• _Work request_:
All lines from the entries below that contain the string "brown" should be copied out.

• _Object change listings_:
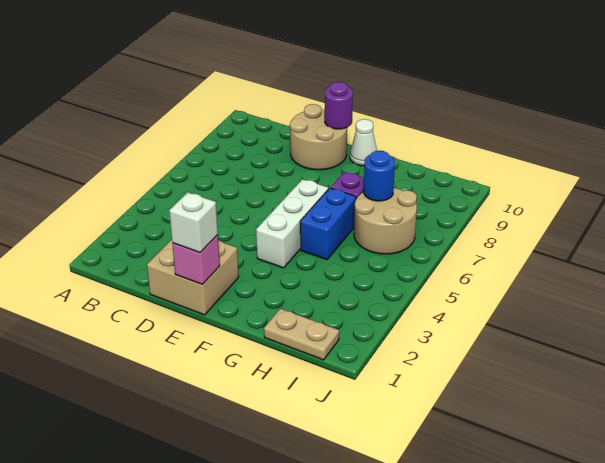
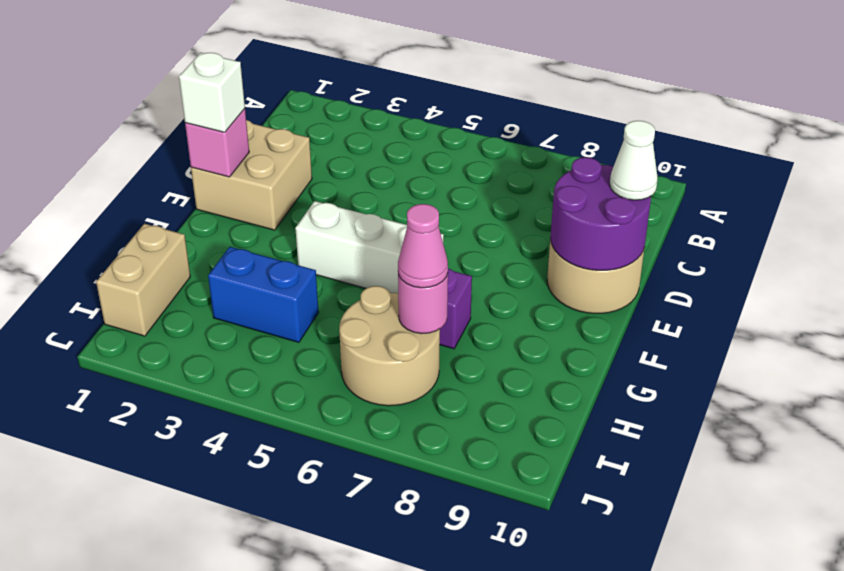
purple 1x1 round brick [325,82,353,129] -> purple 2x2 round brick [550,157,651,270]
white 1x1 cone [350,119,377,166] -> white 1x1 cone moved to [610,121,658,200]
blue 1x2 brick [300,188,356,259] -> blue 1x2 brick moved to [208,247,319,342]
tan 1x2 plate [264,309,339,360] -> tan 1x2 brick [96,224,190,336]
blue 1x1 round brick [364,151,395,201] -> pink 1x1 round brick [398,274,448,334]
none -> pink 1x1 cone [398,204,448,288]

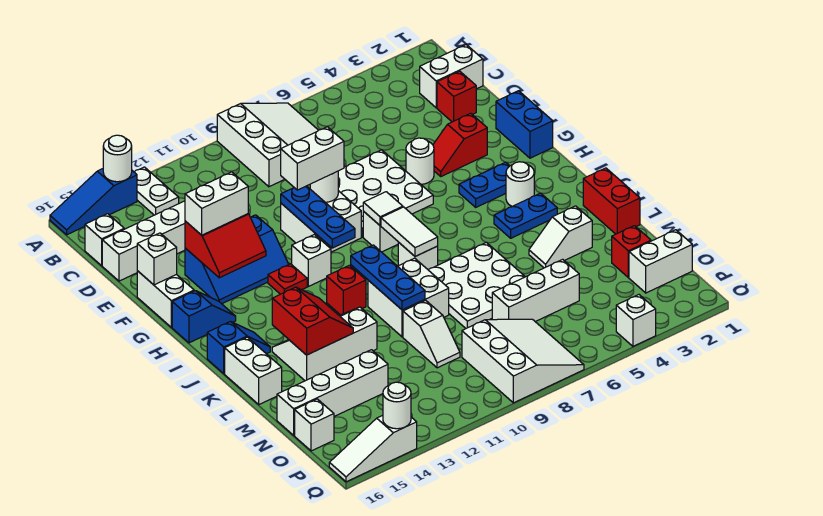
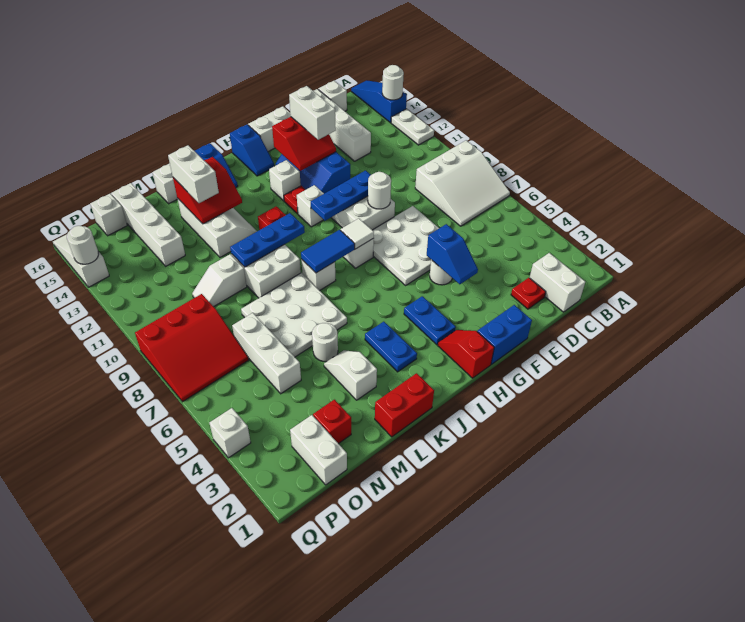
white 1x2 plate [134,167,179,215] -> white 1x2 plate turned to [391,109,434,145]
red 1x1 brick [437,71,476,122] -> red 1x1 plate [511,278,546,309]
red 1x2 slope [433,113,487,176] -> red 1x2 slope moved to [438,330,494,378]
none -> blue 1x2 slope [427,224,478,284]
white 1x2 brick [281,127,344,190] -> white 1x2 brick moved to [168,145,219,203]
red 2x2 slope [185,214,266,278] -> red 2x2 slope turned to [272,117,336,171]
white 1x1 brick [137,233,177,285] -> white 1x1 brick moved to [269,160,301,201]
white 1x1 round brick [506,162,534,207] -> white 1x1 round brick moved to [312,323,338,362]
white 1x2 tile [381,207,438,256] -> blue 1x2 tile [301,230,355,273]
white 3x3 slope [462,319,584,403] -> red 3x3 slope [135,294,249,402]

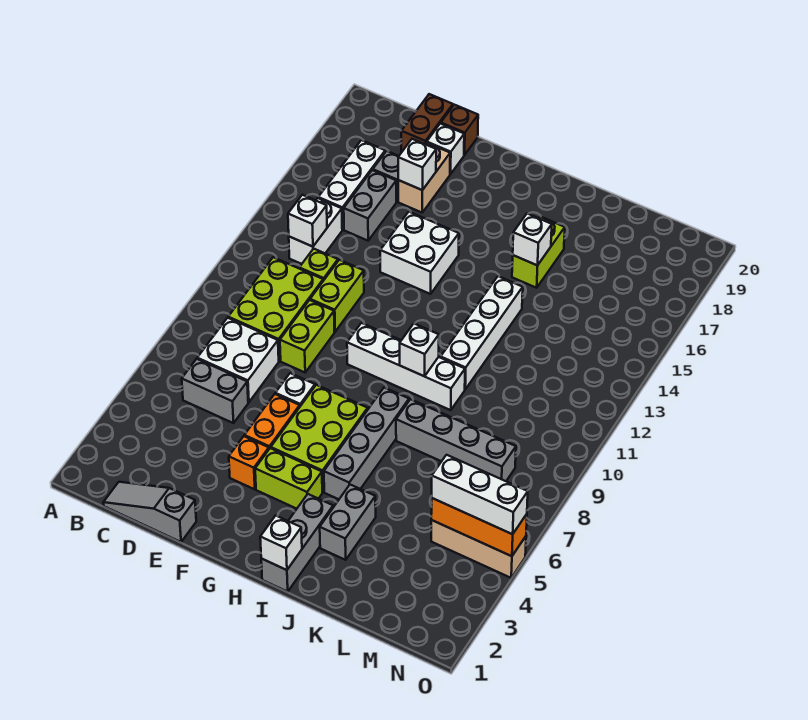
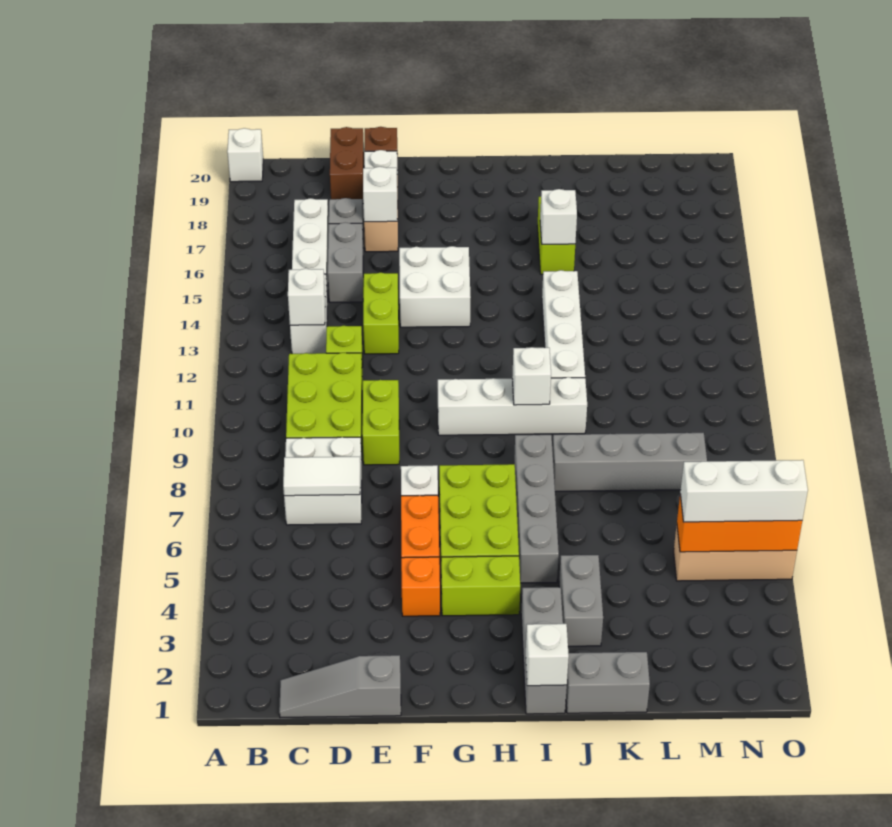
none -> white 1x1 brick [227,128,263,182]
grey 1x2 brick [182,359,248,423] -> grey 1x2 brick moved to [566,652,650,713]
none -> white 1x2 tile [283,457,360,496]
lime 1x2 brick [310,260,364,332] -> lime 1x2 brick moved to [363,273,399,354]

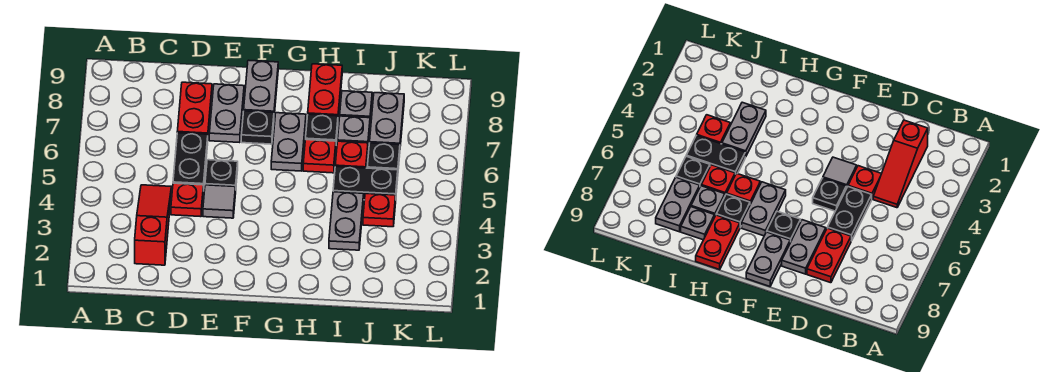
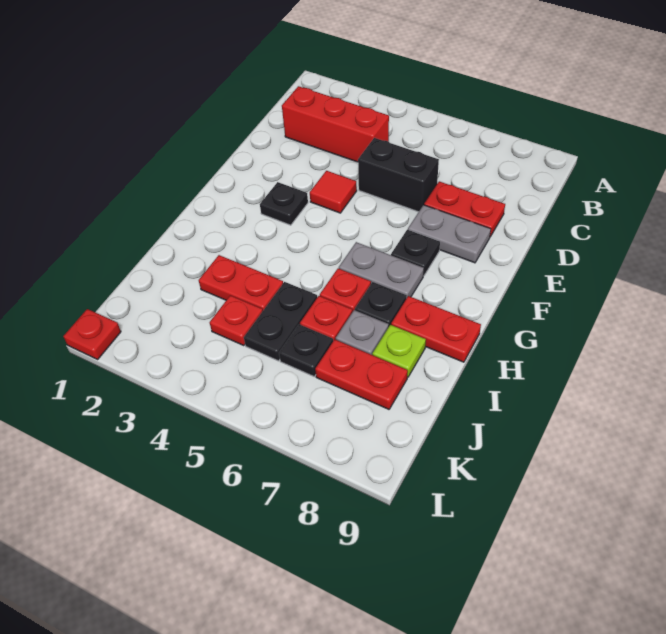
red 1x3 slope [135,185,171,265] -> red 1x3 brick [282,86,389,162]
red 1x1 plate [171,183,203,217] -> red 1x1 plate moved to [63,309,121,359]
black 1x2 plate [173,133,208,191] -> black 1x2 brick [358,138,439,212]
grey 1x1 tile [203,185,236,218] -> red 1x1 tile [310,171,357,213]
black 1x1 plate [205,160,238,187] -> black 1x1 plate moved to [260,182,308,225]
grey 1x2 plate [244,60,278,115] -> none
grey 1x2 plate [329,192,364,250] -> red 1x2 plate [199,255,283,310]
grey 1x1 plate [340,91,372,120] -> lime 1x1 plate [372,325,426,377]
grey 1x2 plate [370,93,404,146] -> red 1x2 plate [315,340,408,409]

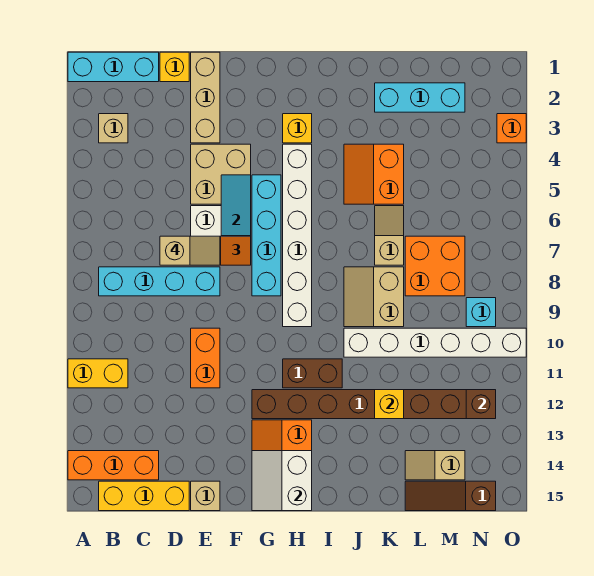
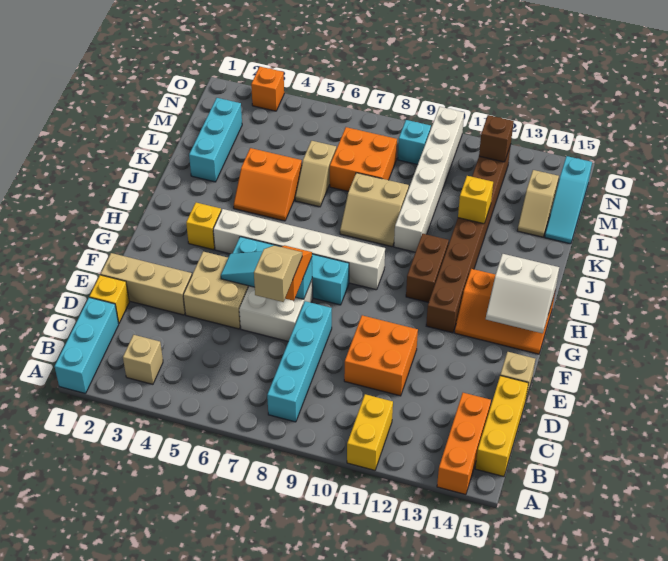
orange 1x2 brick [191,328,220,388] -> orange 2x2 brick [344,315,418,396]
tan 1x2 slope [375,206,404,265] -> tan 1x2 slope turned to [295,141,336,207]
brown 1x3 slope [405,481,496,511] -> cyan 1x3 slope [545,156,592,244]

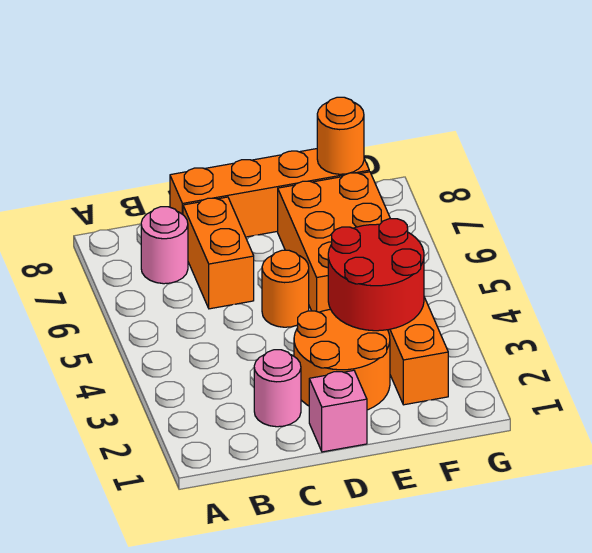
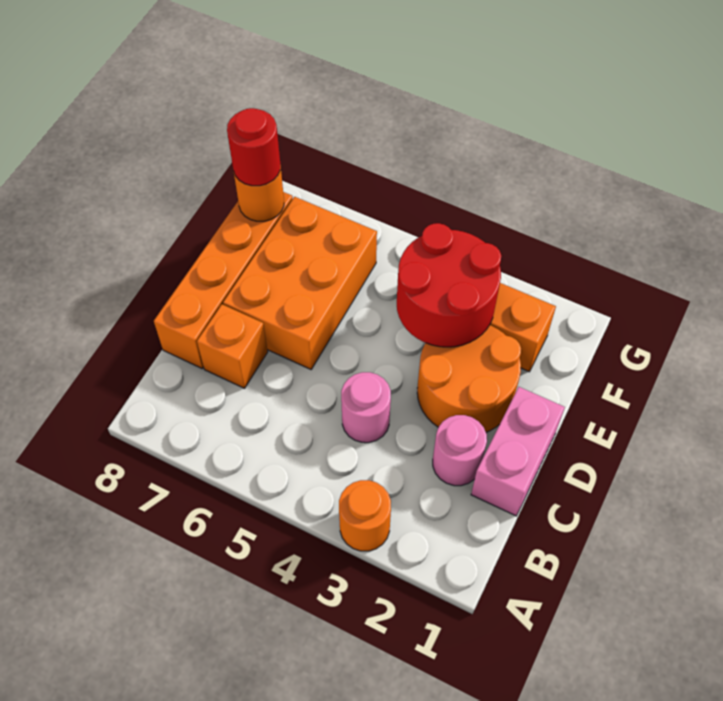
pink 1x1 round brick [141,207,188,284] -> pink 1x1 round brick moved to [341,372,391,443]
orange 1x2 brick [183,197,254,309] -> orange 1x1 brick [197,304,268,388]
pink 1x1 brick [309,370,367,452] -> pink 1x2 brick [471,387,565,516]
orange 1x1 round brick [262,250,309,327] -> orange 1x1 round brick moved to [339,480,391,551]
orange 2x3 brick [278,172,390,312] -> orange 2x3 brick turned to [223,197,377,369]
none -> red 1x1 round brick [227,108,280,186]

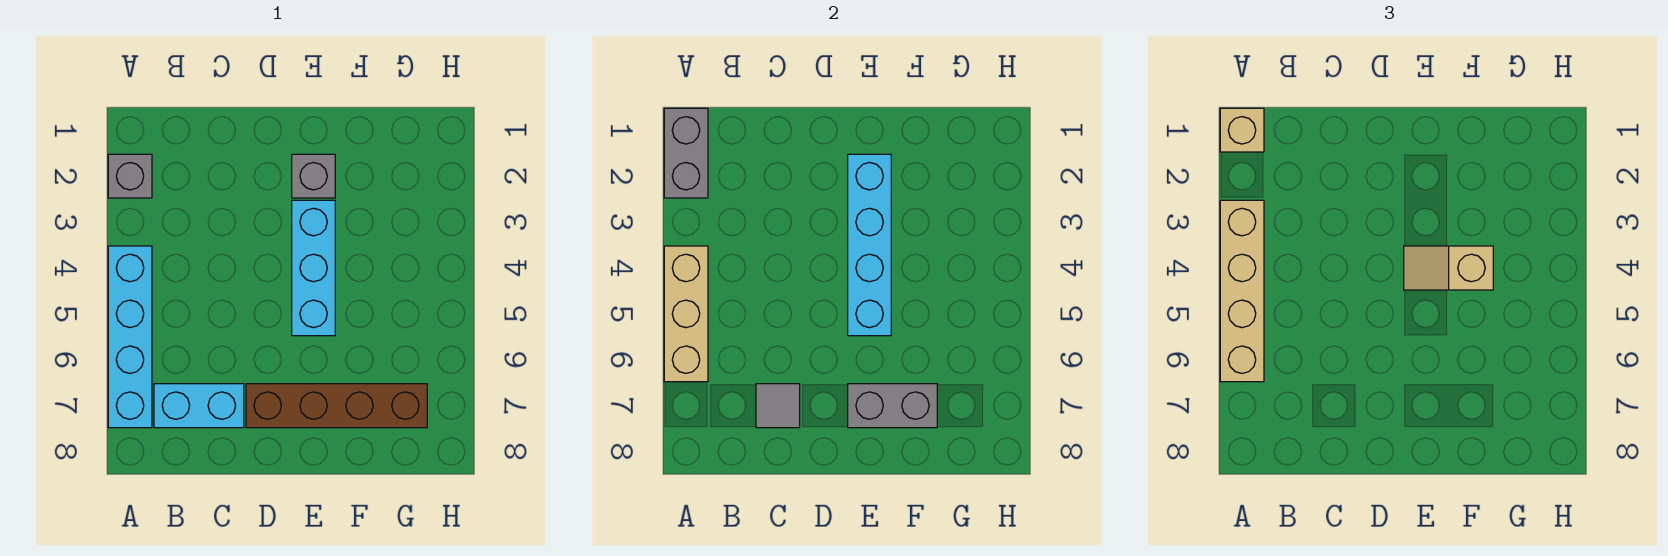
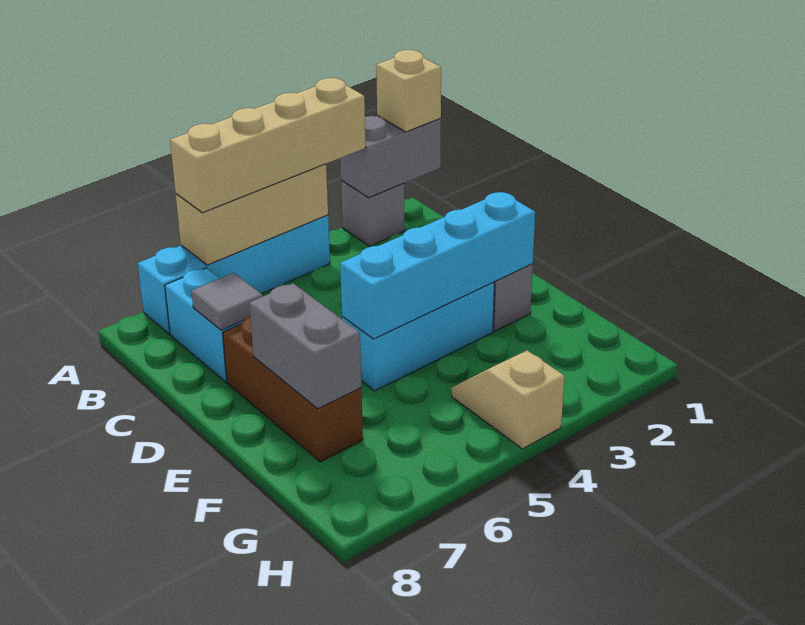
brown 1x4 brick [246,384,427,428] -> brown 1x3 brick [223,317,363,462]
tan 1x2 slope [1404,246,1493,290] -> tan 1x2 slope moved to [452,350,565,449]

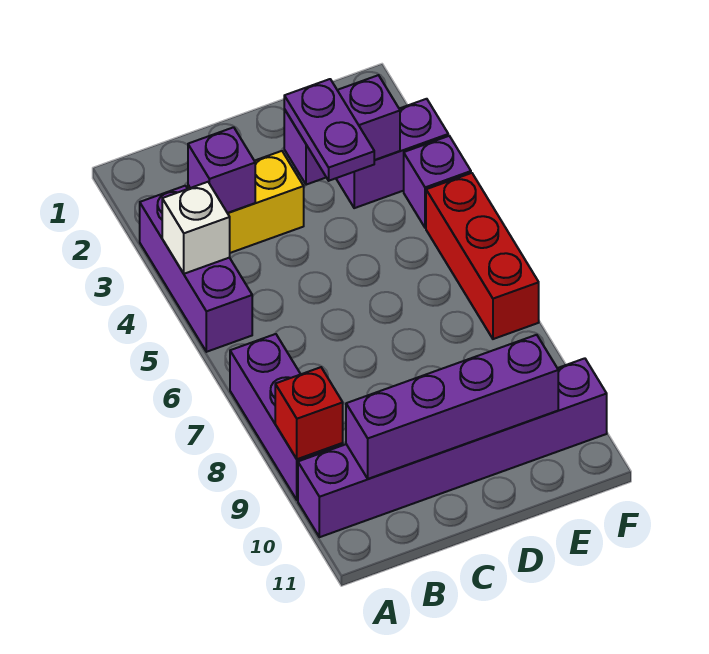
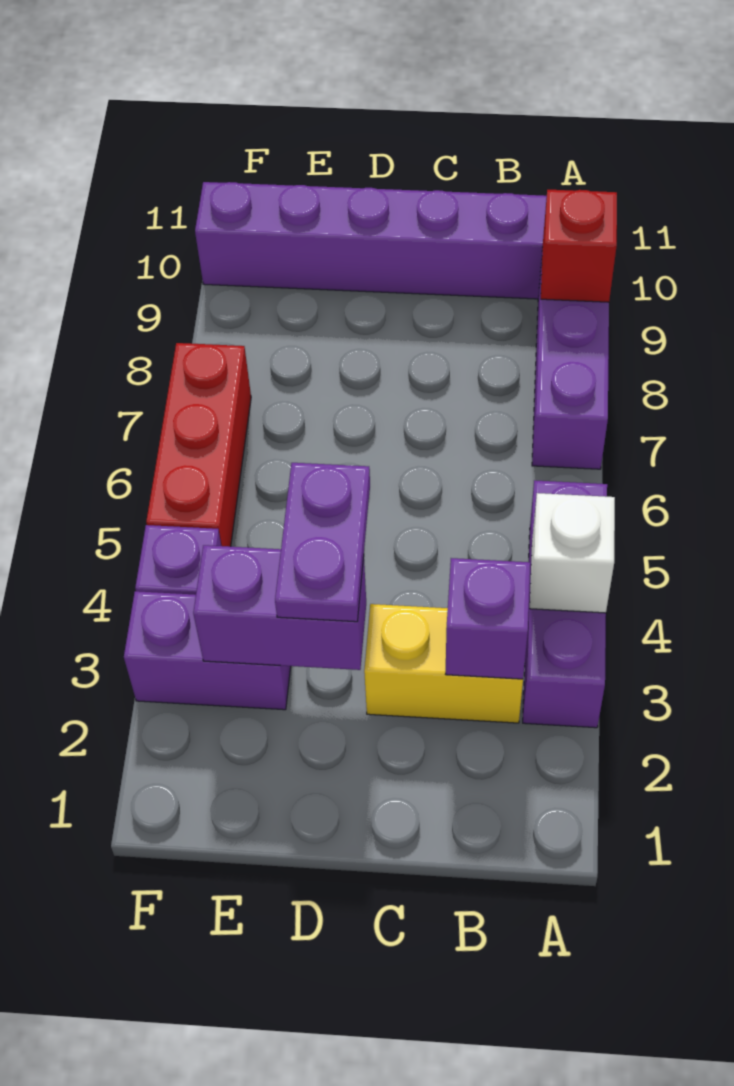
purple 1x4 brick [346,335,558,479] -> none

• _Response box_:
brown 1x3 slope [405,481,496,511] -> cyan 1x3 slope [545,156,592,244]
brown 1x4 brick [246,384,427,428] -> brown 1x3 brick [223,317,363,462]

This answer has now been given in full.